● **Activity**
With nothing added or dropped, copy the data that follows exactly.

*** Data supplied

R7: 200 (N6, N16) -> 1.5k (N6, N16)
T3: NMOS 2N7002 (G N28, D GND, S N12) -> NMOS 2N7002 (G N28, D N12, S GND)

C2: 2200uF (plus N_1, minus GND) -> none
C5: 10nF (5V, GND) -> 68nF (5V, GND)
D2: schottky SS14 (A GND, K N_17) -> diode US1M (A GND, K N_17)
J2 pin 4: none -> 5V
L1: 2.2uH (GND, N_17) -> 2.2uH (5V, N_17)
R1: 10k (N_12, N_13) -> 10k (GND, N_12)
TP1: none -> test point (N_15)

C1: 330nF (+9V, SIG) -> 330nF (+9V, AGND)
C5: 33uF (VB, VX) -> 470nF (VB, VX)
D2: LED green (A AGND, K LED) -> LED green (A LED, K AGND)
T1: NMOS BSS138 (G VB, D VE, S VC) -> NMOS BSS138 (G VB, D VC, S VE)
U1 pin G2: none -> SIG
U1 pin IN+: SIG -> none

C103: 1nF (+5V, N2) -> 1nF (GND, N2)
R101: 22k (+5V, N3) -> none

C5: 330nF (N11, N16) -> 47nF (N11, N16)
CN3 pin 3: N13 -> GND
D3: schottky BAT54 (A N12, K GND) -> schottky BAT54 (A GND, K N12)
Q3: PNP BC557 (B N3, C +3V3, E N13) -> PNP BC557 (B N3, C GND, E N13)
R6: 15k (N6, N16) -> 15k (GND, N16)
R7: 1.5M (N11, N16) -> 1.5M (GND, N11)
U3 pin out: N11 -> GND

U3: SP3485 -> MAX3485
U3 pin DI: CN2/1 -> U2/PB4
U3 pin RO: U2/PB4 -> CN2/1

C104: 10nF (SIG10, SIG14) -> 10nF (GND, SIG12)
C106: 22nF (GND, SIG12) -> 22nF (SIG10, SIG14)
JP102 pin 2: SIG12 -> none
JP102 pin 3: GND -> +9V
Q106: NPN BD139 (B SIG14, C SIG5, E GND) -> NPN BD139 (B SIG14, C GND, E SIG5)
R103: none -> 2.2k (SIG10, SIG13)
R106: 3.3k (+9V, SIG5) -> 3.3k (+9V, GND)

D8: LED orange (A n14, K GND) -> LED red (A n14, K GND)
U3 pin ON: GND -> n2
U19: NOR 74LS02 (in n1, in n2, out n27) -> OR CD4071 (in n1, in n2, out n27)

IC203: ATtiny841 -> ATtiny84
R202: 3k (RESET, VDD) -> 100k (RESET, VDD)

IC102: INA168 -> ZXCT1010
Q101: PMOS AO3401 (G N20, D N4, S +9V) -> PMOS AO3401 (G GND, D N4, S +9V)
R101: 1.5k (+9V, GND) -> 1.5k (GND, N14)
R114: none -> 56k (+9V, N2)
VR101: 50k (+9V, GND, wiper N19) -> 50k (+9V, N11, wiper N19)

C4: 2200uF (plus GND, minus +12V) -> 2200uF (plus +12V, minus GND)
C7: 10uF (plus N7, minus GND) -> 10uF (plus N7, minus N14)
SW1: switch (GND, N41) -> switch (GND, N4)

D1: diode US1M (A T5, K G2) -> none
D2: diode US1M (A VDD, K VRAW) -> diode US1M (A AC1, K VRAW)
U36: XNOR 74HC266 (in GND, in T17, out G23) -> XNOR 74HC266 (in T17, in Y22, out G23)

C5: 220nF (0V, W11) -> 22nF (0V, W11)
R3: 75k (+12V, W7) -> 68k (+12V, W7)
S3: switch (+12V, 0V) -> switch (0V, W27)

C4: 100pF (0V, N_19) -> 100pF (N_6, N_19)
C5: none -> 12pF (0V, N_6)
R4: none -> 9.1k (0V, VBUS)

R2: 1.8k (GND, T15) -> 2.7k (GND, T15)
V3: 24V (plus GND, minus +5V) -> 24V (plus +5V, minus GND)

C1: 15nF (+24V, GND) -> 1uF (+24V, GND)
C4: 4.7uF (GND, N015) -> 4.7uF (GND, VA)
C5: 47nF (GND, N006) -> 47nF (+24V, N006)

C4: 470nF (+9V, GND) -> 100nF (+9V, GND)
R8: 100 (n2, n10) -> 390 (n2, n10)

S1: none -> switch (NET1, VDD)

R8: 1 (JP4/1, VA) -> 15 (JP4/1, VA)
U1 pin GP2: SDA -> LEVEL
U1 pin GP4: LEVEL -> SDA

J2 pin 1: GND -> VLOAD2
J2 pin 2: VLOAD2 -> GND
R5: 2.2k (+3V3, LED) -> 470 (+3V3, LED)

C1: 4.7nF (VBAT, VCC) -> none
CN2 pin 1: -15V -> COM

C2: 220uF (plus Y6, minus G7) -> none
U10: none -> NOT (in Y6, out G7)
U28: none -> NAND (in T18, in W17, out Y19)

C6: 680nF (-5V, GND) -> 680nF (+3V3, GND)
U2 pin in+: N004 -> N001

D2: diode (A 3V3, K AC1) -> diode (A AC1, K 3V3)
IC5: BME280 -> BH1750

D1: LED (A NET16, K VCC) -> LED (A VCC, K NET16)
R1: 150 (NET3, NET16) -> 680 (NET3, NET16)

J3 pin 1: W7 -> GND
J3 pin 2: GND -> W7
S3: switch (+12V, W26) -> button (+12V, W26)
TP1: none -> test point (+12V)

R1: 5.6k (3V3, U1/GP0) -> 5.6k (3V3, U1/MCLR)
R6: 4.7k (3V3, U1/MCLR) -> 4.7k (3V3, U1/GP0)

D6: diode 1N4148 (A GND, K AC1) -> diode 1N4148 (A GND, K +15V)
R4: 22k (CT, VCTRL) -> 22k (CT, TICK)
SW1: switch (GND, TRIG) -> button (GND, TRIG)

******

● **Expected answer**
R7: 200 (N6, N16) -> 1.5k (N6, N16)
T3: NMOS 2N7002 (G N28, D GND, S N12) -> NMOS 2N7002 (G N28, D N12, S GND)

C2: 2200uF (plus N_1, minus GND) -> none
C5: 10nF (5V, GND) -> 68nF (5V, GND)
D2: schottky SS14 (A GND, K N_17) -> diode US1M (A GND, K N_17)
J2 pin 4: none -> 5V
L1: 2.2uH (GND, N_17) -> 2.2uH (5V, N_17)
R1: 10k (N_12, N_13) -> 10k (GND, N_12)
TP1: none -> test point (N_15)

C1: 330nF (+9V, SIG) -> 330nF (+9V, AGND)
C5: 33uF (VB, VX) -> 470nF (VB, VX)
D2: LED green (A AGND, K LED) -> LED green (A LED, K AGND)
T1: NMOS BSS138 (G VB, D VE, S VC) -> NMOS BSS138 (G VB, D VC, S VE)
U1 pin G2: none -> SIG
U1 pin IN+: SIG -> none

C103: 1nF (+5V, N2) -> 1nF (GND, N2)
R101: 22k (+5V, N3) -> none

C5: 330nF (N11, N16) -> 47nF (N11, N16)
CN3 pin 3: N13 -> GND
D3: schottky BAT54 (A N12, K GND) -> schottky BAT54 (A GND, K N12)
Q3: PNP BC557 (B N3, C +3V3, E N13) -> PNP BC557 (B N3, C GND, E N13)
R6: 15k (N6, N16) -> 15k (GND, N16)
R7: 1.5M (N11, N16) -> 1.5M (GND, N11)
U3 pin out: N11 -> GND

U3: SP3485 -> MAX3485
U3 pin DI: CN2/1 -> U2/PB4
U3 pin RO: U2/PB4 -> CN2/1

C104: 10nF (SIG10, SIG14) -> 10nF (GND, SIG12)
C106: 22nF (GND, SIG12) -> 22nF (SIG10, SIG14)
JP102 pin 2: SIG12 -> none
JP102 pin 3: GND -> +9V
Q106: NPN BD139 (B SIG14, C SIG5, E GND) -> NPN BD139 (B SIG14, C GND, E SIG5)
R103: none -> 2.2k (SIG10, SIG13)
R106: 3.3k (+9V, SIG5) -> 3.3k (+9V, GND)

D8: LED orange (A n14, K GND) -> LED red (A n14, K GND)
U3 pin ON: GND -> n2
U19: NOR 74LS02 (in n1, in n2, out n27) -> OR CD4071 (in n1, in n2, out n27)

IC203: ATtiny841 -> ATtiny84
R202: 3k (RESET, VDD) -> 100k (RESET, VDD)

IC102: INA168 -> ZXCT1010
Q101: PMOS AO3401 (G N20, D N4, S +9V) -> PMOS AO3401 (G GND, D N4, S +9V)
R101: 1.5k (+9V, GND) -> 1.5k (GND, N14)
R114: none -> 56k (+9V, N2)
VR101: 50k (+9V, GND, wiper N19) -> 50k (+9V, N11, wiper N19)

C4: 2200uF (plus GND, minus +12V) -> 2200uF (plus +12V, minus GND)
C7: 10uF (plus N7, minus GND) -> 10uF (plus N7, minus N14)
SW1: switch (GND, N41) -> switch (GND, N4)

D1: diode US1M (A T5, K G2) -> none
D2: diode US1M (A VDD, K VRAW) -> diode US1M (A AC1, K VRAW)
U36: XNOR 74HC266 (in GND, in T17, out G23) -> XNOR 74HC266 (in T17, in Y22, out G23)

C5: 220nF (0V, W11) -> 22nF (0V, W11)
R3: 75k (+12V, W7) -> 68k (+12V, W7)
S3: switch (+12V, 0V) -> switch (0V, W27)

C4: 100pF (0V, N_19) -> 100pF (N_6, N_19)
C5: none -> 12pF (0V, N_6)
R4: none -> 9.1k (0V, VBUS)

R2: 1.8k (GND, T15) -> 2.7k (GND, T15)
V3: 24V (plus GND, minus +5V) -> 24V (plus +5V, minus GND)

C1: 15nF (+24V, GND) -> 1uF (+24V, GND)
C4: 4.7uF (GND, N015) -> 4.7uF (GND, VA)
C5: 47nF (GND, N006) -> 47nF (+24V, N006)

C4: 470nF (+9V, GND) -> 100nF (+9V, GND)
R8: 100 (n2, n10) -> 390 (n2, n10)

S1: none -> switch (NET1, VDD)

R8: 1 (JP4/1, VA) -> 15 (JP4/1, VA)
U1 pin GP2: SDA -> LEVEL
U1 pin GP4: LEVEL -> SDA

J2 pin 1: GND -> VLOAD2
J2 pin 2: VLOAD2 -> GND
R5: 2.2k (+3V3, LED) -> 470 (+3V3, LED)

C1: 4.7nF (VBAT, VCC) -> none
CN2 pin 1: -15V -> COM

C2: 220uF (plus Y6, minus G7) -> none
U10: none -> NOT (in Y6, out G7)
U28: none -> NAND (in T18, in W17, out Y19)

C6: 680nF (-5V, GND) -> 680nF (+3V3, GND)
U2 pin in+: N004 -> N001

D2: diode (A 3V3, K AC1) -> diode (A AC1, K 3V3)
IC5: BME280 -> BH1750

D1: LED (A NET16, K VCC) -> LED (A VCC, K NET16)
R1: 150 (NET3, NET16) -> 680 (NET3, NET16)

J3 pin 1: W7 -> GND
J3 pin 2: GND -> W7
S3: switch (+12V, W26) -> button (+12V, W26)
TP1: none -> test point (+12V)

R1: 5.6k (3V3, U1/GP0) -> 5.6k (3V3, U1/MCLR)
R6: 4.7k (3V3, U1/MCLR) -> 4.7k (3V3, U1/GP0)

D6: diode 1N4148 (A GND, K AC1) -> diode 1N4148 (A GND, K +15V)
R4: 22k (CT, VCTRL) -> 22k (CT, TICK)
SW1: switch (GND, TRIG) -> button (GND, TRIG)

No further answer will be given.